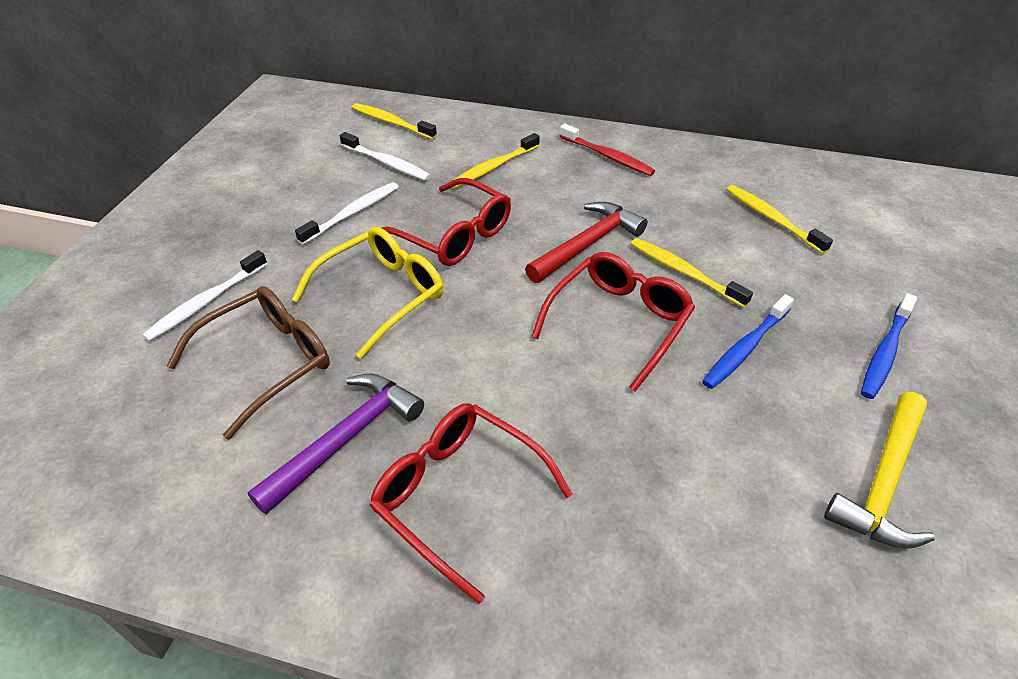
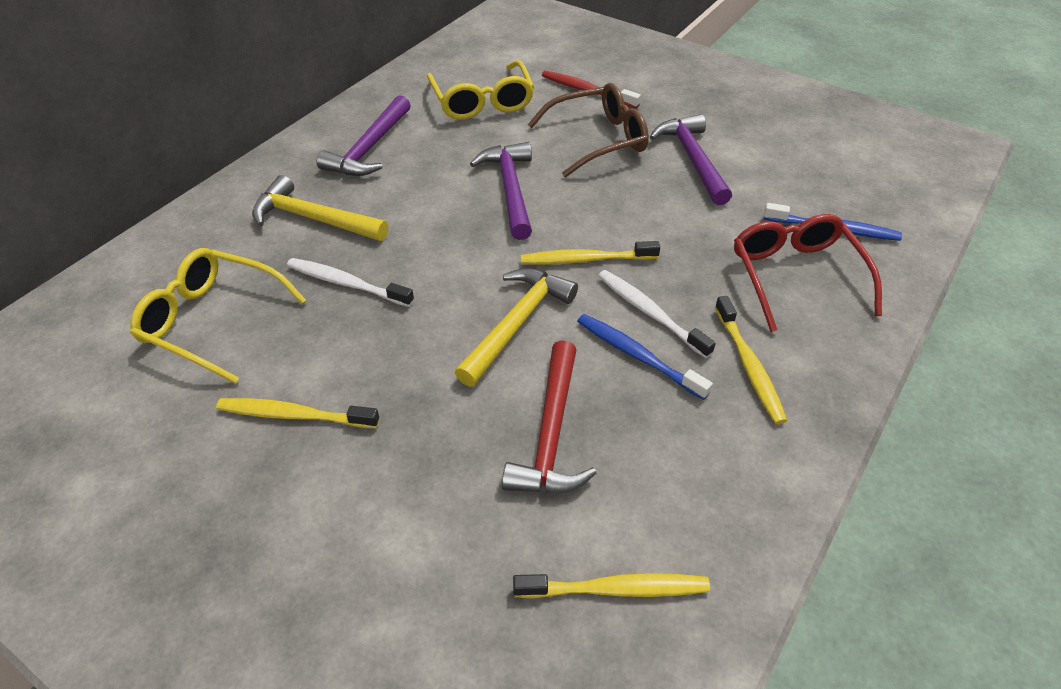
purple hammer: 1 -> 3
red glasses: 3 -> 1
white toothbrush: 3 -> 2
yellow glasses: 1 -> 2
yellow hammer: 1 -> 2

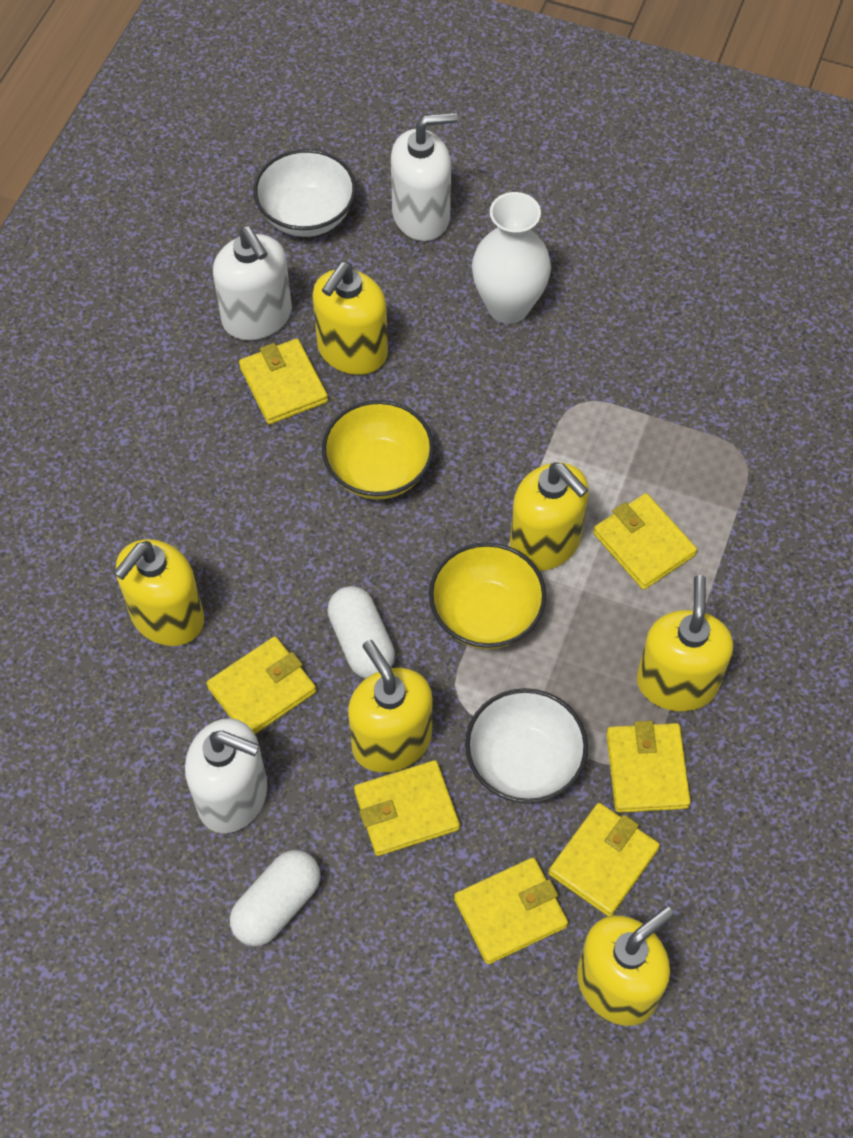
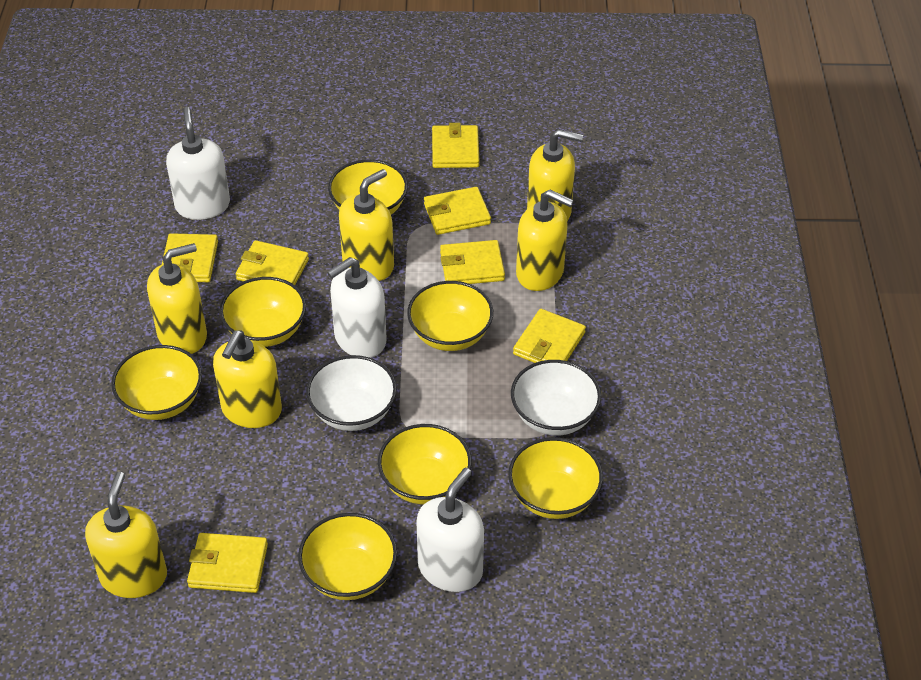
white capsule: 2 -> 0
white vase: 1 -> 0
yellow bowl: 2 -> 7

──────────────────────────────

Quote the material exactly. Pictures stay out.

purple hammer: 1 -> 3
red glasses: 3 -> 1
white toothbrush: 3 -> 2
yellow glasses: 1 -> 2
yellow hammer: 1 -> 2

white capsule: 2 -> 0
white vase: 1 -> 0
yellow bowl: 2 -> 7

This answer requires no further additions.